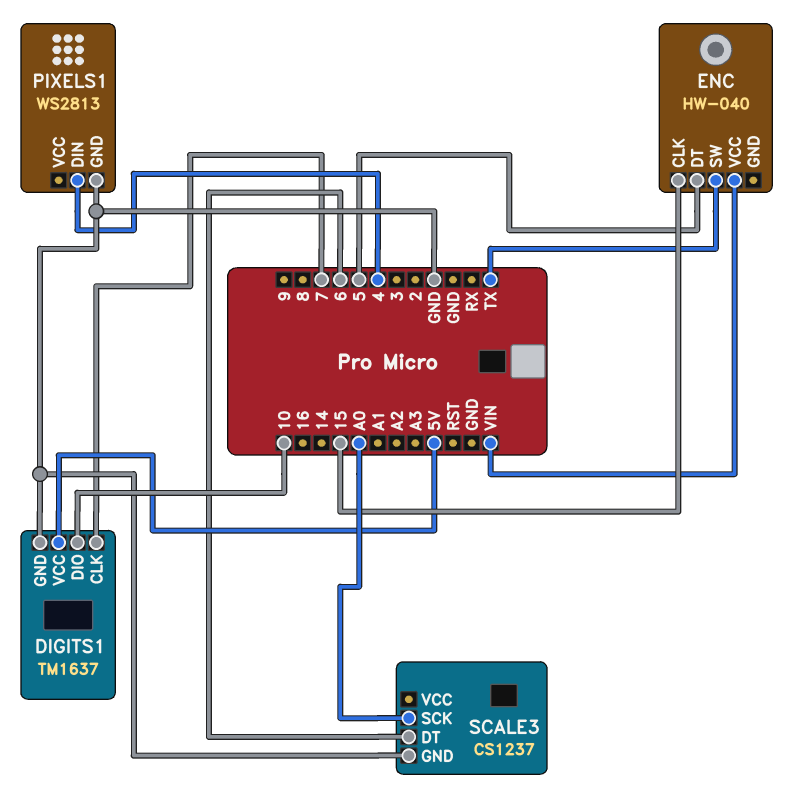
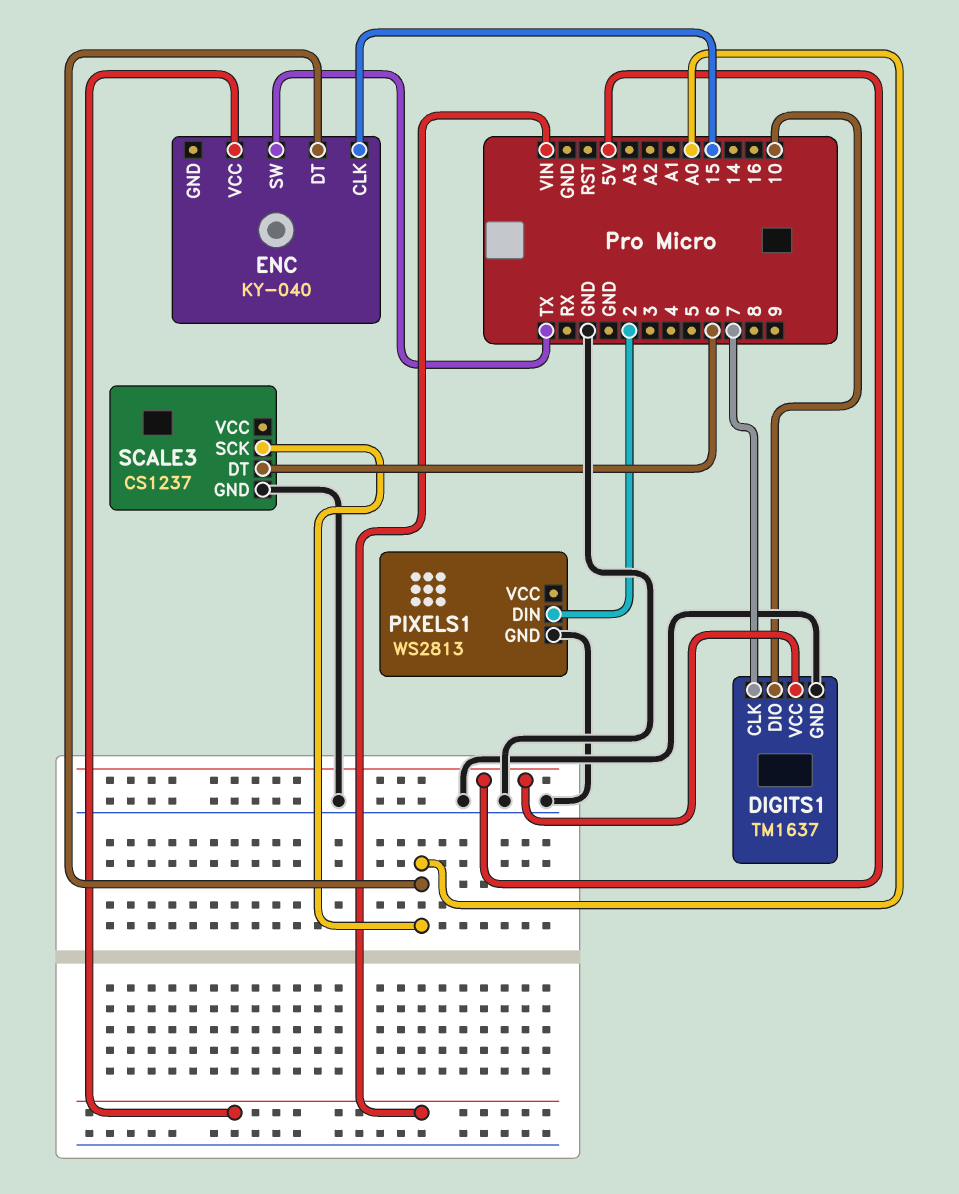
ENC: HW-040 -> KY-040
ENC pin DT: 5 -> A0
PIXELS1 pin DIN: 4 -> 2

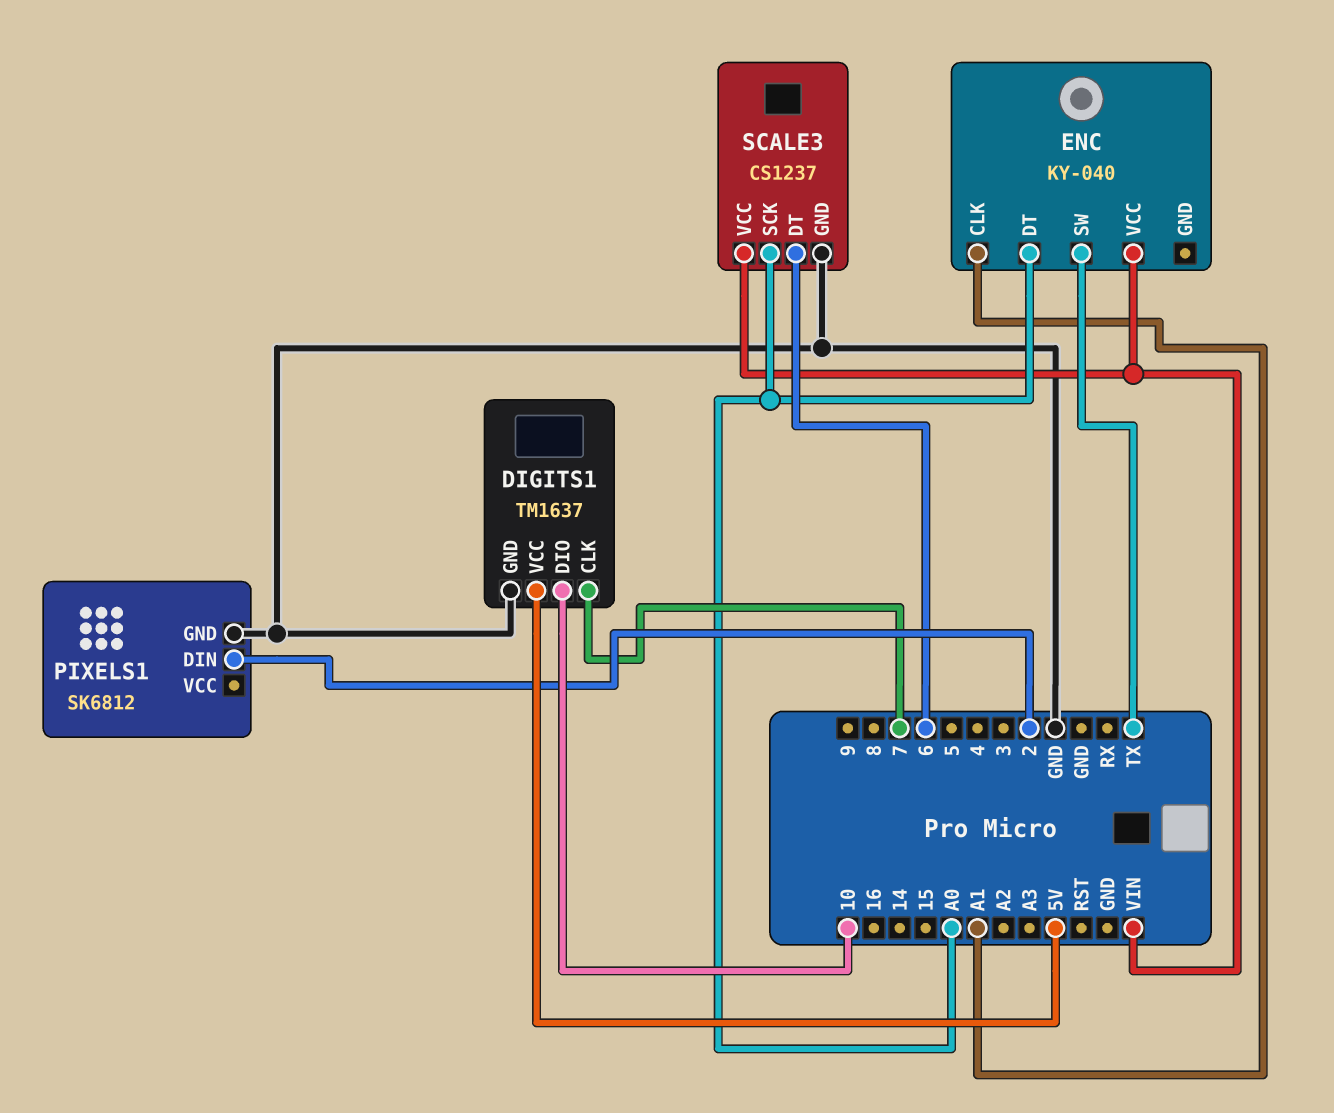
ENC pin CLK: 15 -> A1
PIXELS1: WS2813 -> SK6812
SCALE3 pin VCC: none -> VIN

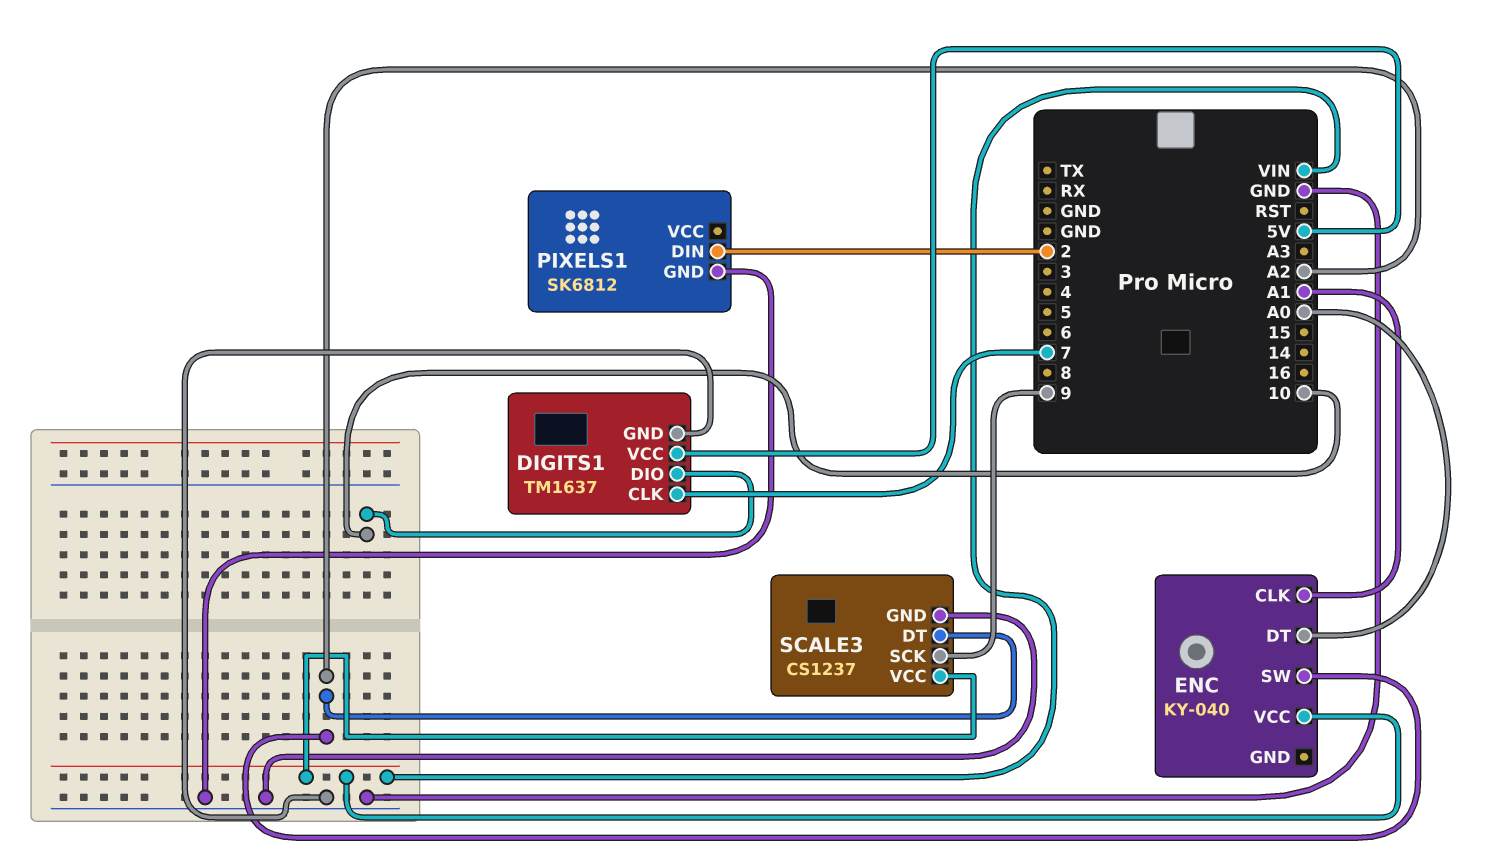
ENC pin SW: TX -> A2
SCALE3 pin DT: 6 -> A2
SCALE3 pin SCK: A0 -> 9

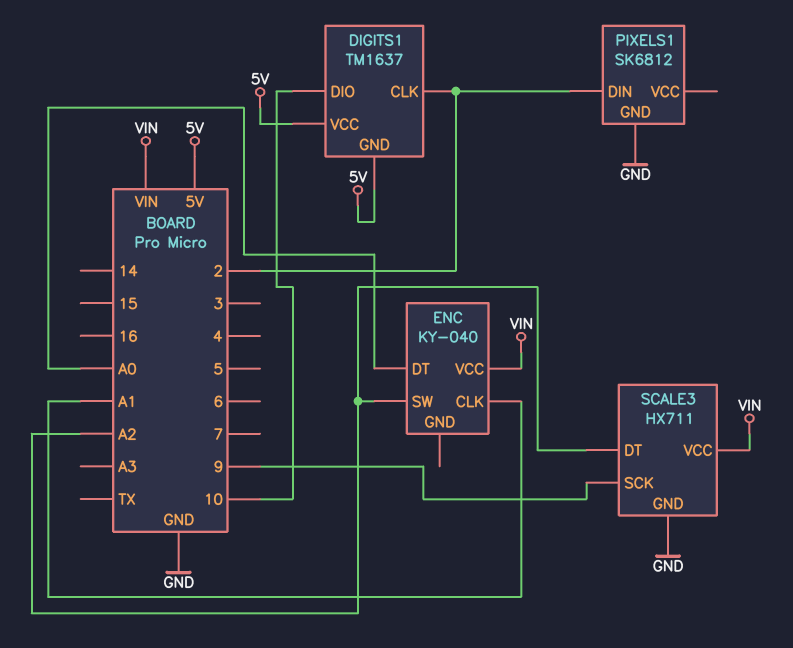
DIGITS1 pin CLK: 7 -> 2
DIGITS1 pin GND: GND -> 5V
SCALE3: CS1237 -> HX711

==========

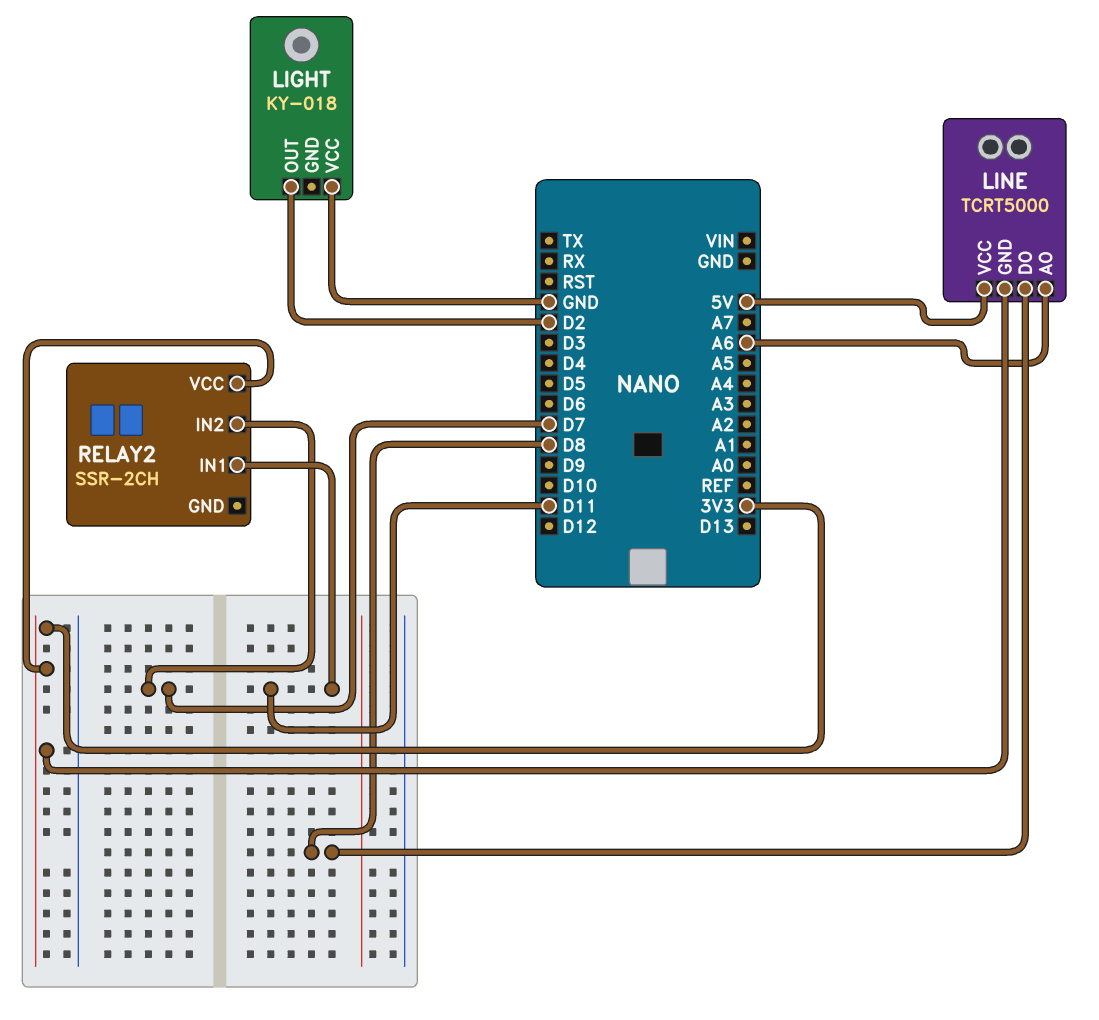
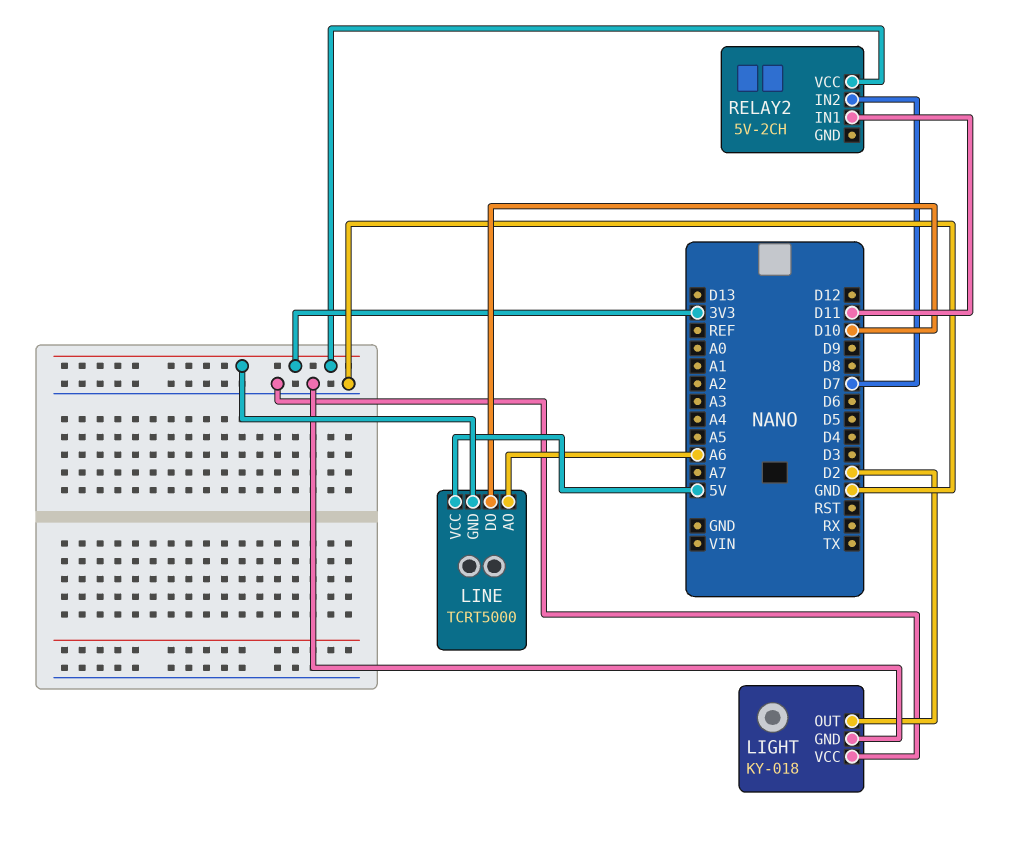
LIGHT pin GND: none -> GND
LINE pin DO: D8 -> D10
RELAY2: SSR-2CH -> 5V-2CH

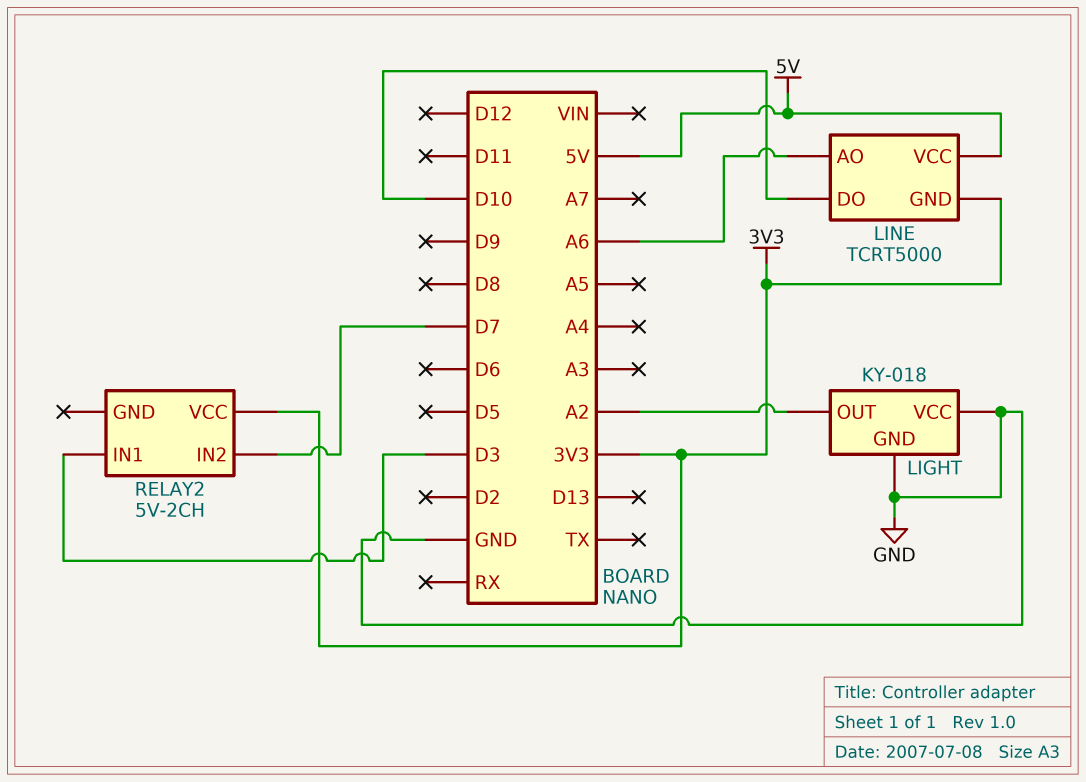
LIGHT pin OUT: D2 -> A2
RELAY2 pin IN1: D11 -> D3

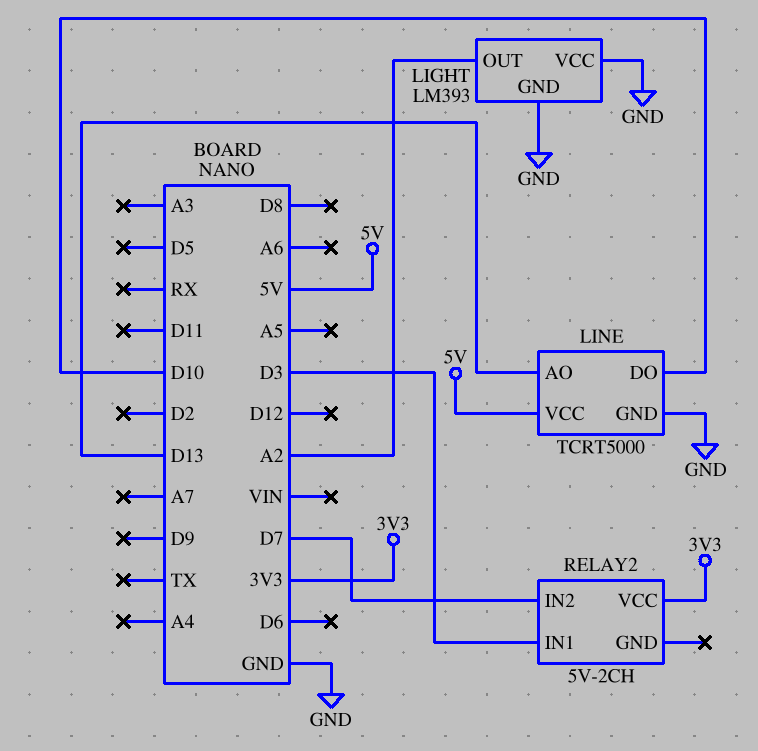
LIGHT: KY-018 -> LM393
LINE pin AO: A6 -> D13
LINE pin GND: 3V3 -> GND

==========

Requirement — Restate the lines above from the one containing "ENC pin SW: TX -> A2" through the one containing "SCALE3: CS1237 -> HX711", inclusive, exactly and without pictures.

Answer box —
ENC pin SW: TX -> A2
SCALE3 pin DT: 6 -> A2
SCALE3 pin SCK: A0 -> 9

DIGITS1 pin CLK: 7 -> 2
DIGITS1 pin GND: GND -> 5V
SCALE3: CS1237 -> HX711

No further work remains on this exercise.